Problem statement => In the entries that follow, repeat exactly the lines from the one that has "(341, 162) = (498, 226): white" through the one that has "(272, 324) = (247, 374): black", but omit pictures.

====== Task inputs ======

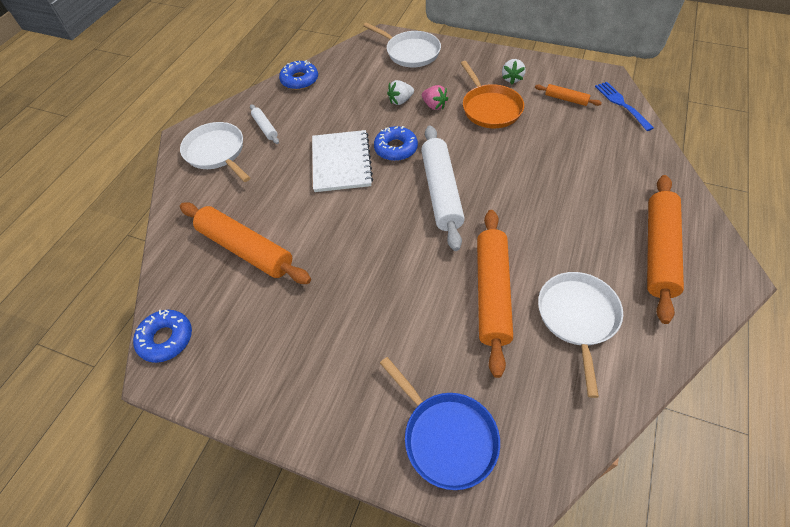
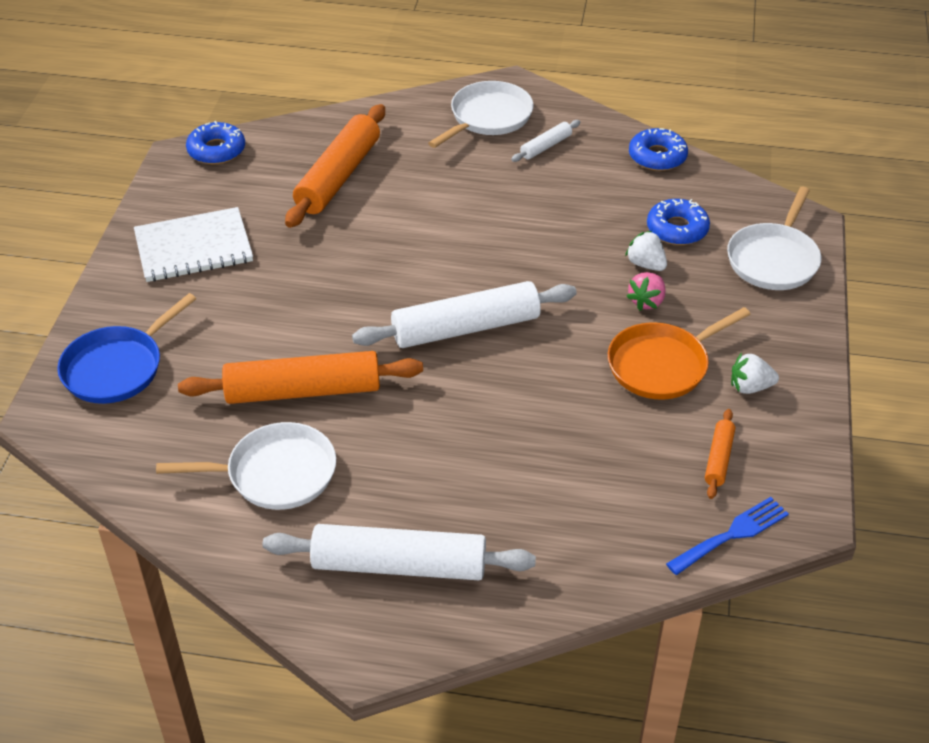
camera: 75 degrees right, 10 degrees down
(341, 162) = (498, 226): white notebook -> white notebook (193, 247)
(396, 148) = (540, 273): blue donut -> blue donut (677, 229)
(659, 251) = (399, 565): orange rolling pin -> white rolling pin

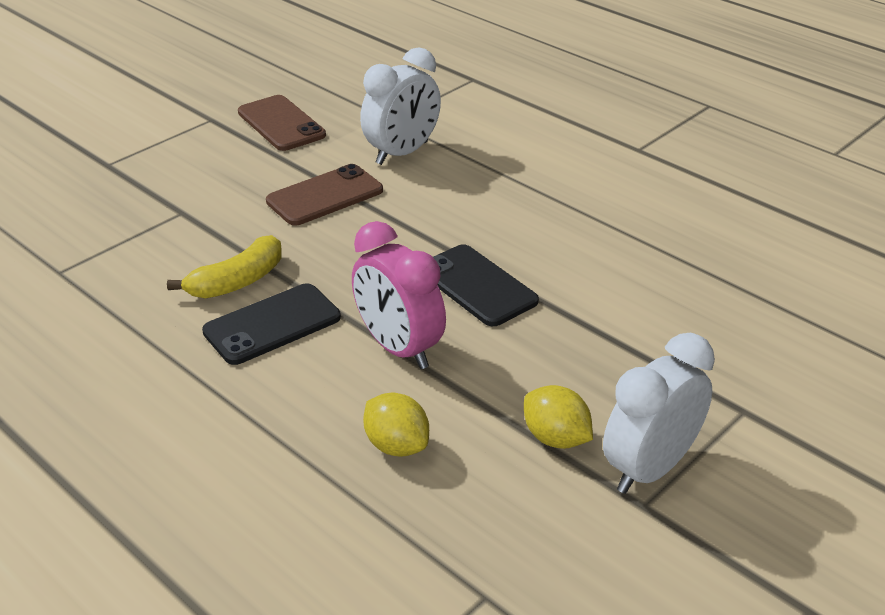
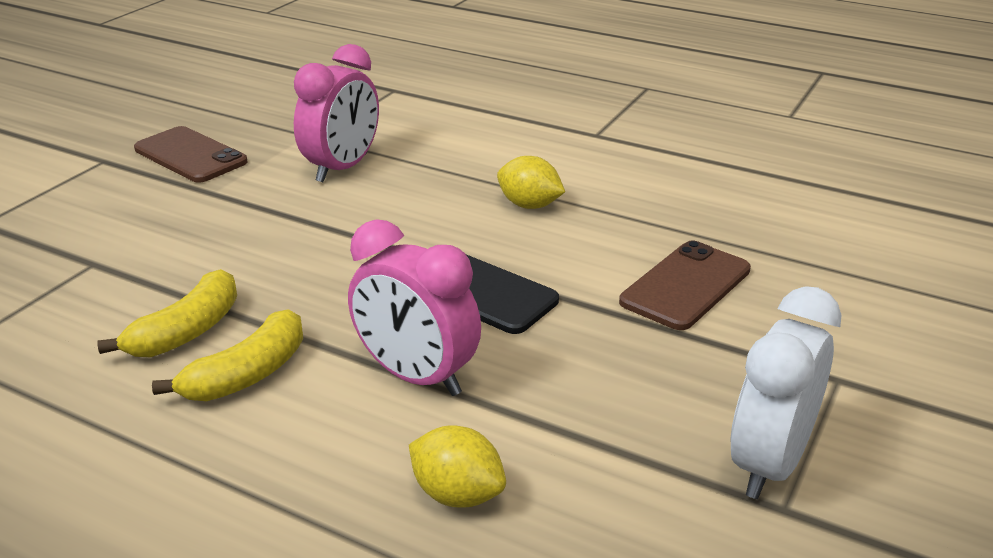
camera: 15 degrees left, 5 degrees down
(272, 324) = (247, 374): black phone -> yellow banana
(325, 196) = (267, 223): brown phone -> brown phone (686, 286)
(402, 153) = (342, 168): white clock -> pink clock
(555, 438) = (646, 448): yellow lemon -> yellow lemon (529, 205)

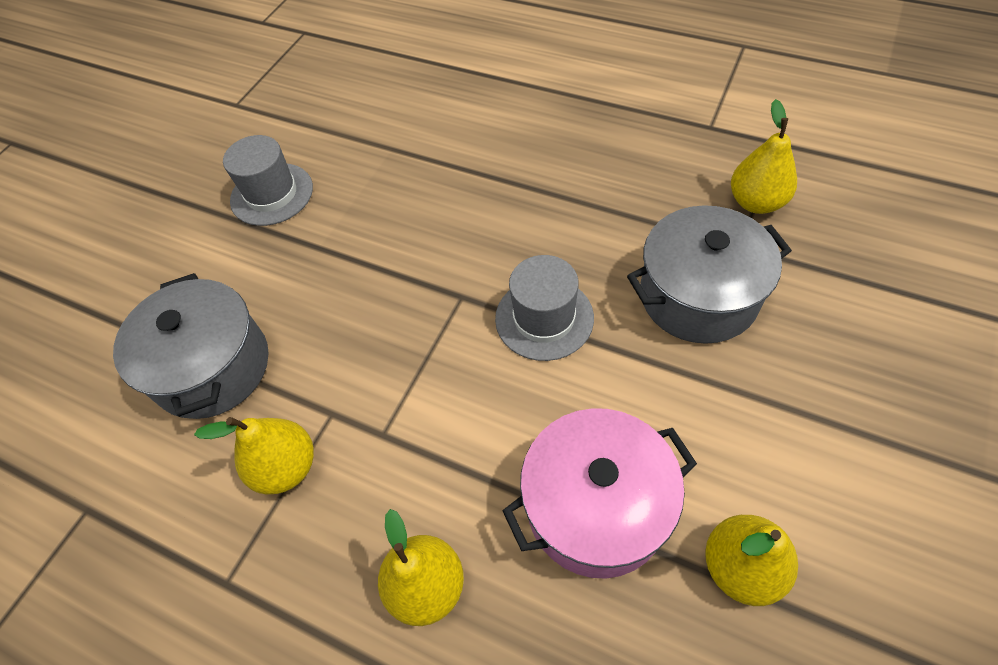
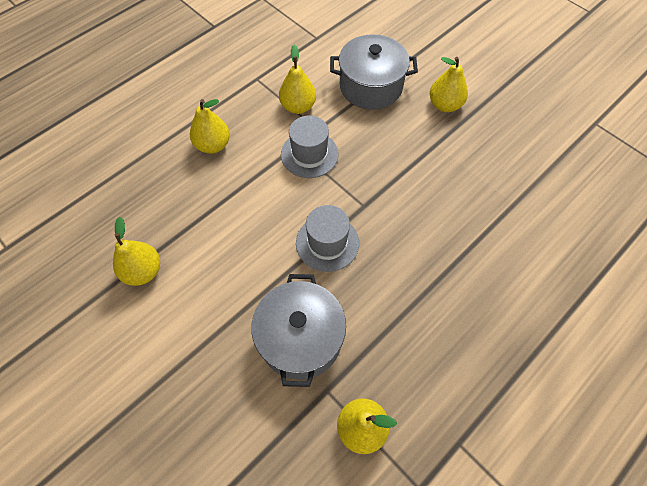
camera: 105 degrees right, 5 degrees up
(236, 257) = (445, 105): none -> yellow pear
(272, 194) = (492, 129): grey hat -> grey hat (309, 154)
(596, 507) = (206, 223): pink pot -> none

======

Task response =>
(341, 162) = (498, 226): white notebook -> white notebook (193, 247)
(396, 148) = (540, 273): blue donut -> blue donut (677, 229)
(659, 251) = (399, 565): orange rolling pin -> white rolling pin

camera: 15 degrees left, 5 degrees down
(272, 324) = (247, 374): black phone -> yellow banana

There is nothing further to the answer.